(DATA FOR THE TASK)
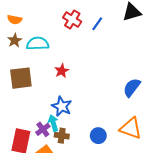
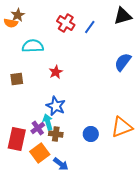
brown star: (15, 40) -> (18, 15), moved
brown square: (21, 78) -> (17, 79), size x0.6
blue semicircle: (132, 88) -> (123, 62), moved
orange triangle: (131, 128) -> (122, 127), turned -40

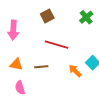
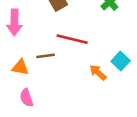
brown line: (41, 67) -> (46, 56), moved

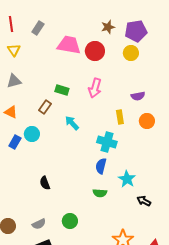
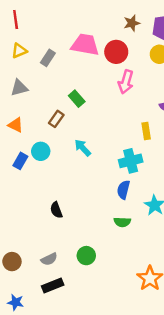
gray rectangle: (38, 28) -> (48, 58), moved
yellow triangle: (14, 50) -> (19, 51), turned 40
pink arrow: (95, 88) -> (126, 82), moved
green rectangle: (62, 90) -> (77, 99), turned 32
cyan arrow: (72, 123) -> (83, 148), moved
cyan cross: (107, 142) -> (131, 161), turned -30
(End DATA FOR THE TASK)
## [WORK TASK]
From the line containing "cyan arrow: (72, 123) -> (83, 148), moved" through the last line of the entries above, print each line exactly as it stands.

## [OUTPUT]
cyan arrow: (72, 123) -> (83, 148), moved
cyan cross: (107, 142) -> (131, 161), turned -30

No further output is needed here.